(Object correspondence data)

==*==

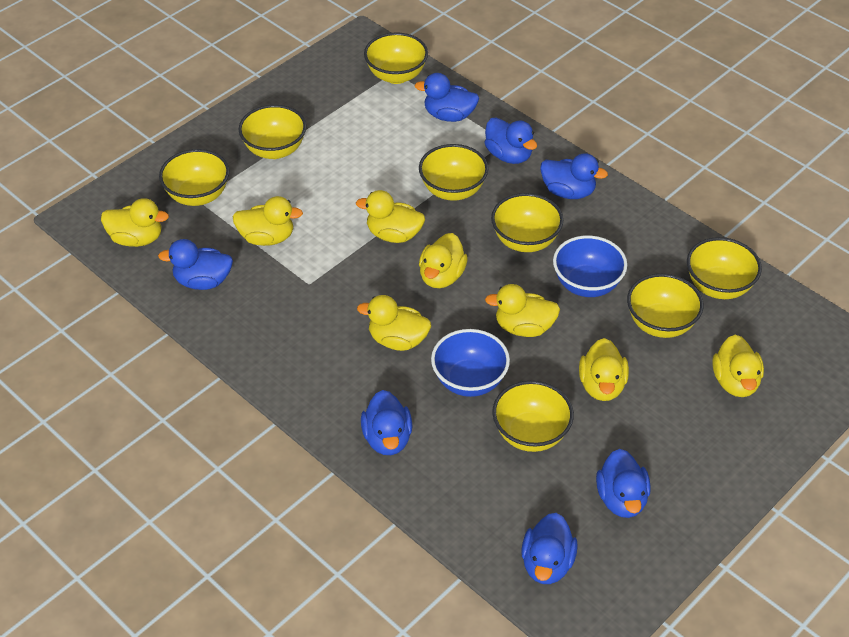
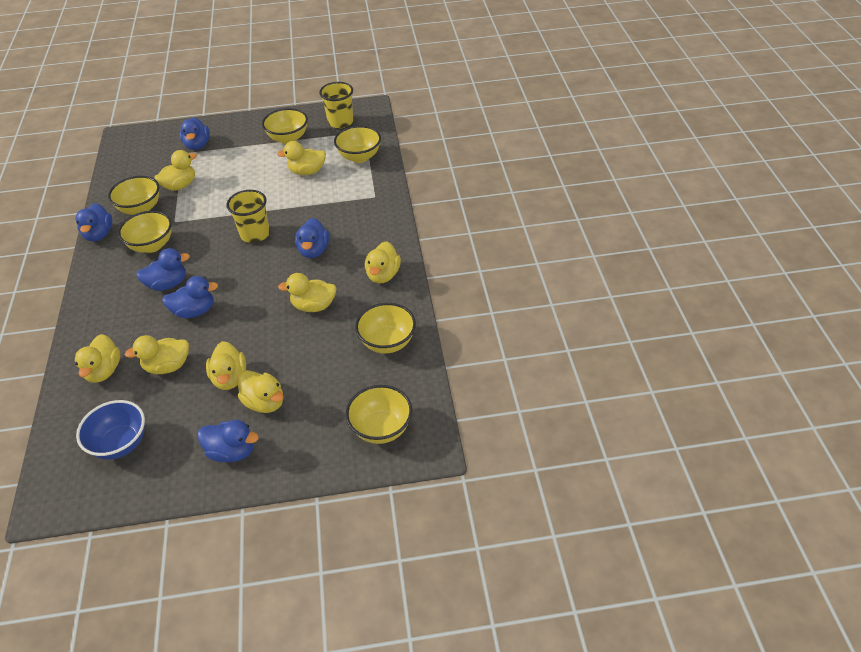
blue bowl: 2 -> 1
blue duck: 7 -> 6
yellow bowl: 8 -> 6
yellow cup: 0 -> 2

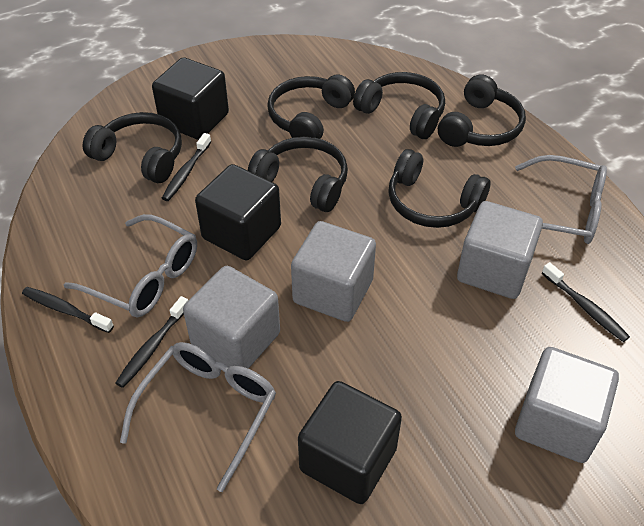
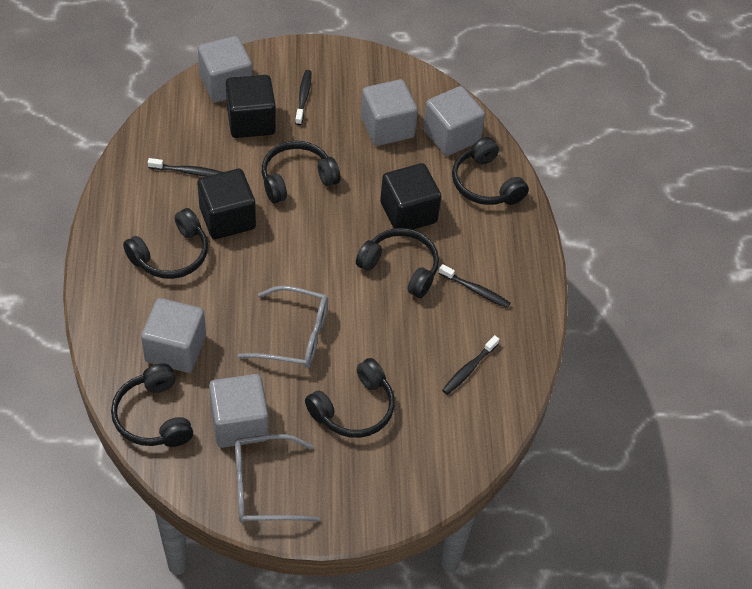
grey cube: 4 -> 5
grey glasses: 3 -> 2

==*==

The records above are to be restated word for word, excluding all pictures.

blue bowl: 2 -> 1
blue duck: 7 -> 6
yellow bowl: 8 -> 6
yellow cup: 0 -> 2

grey cube: 4 -> 5
grey glasses: 3 -> 2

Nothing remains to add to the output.